> _Requirement_:
All lines with the word "DGND" must be pulled from the entries below.

> _Source material_:
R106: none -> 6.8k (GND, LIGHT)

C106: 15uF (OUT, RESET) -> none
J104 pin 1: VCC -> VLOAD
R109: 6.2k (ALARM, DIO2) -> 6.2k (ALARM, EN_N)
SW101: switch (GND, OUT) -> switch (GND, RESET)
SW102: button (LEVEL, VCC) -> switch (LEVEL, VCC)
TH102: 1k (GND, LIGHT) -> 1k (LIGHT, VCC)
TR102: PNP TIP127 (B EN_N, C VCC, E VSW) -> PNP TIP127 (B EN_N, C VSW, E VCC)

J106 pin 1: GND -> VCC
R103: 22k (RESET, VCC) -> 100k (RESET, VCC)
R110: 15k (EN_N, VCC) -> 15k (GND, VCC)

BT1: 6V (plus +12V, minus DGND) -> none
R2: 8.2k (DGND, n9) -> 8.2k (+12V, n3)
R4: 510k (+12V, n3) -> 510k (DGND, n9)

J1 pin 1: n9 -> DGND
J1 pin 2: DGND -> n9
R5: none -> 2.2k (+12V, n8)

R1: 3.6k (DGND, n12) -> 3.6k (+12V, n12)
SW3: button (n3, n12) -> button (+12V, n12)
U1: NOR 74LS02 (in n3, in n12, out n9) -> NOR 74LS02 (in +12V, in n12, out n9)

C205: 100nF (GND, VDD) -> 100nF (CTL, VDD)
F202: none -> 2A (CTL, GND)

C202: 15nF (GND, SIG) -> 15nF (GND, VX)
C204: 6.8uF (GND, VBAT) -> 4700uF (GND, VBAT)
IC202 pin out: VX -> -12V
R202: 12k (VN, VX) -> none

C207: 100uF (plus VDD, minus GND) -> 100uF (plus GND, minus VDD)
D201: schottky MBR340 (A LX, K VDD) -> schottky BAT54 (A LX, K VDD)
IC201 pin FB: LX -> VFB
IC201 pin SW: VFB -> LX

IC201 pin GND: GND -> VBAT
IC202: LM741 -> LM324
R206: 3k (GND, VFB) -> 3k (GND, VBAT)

> _The answer_:
BT1: 6V (plus +12V, minus DGND) -> none
R2: 8.2k (DGND, n9) -> 8.2k (+12V, n3)
R4: 510k (+12V, n3) -> 510k (DGND, n9)
J1 pin 1: n9 -> DGND
J1 pin 2: DGND -> n9
R1: 3.6k (DGND, n12) -> 3.6k (+12V, n12)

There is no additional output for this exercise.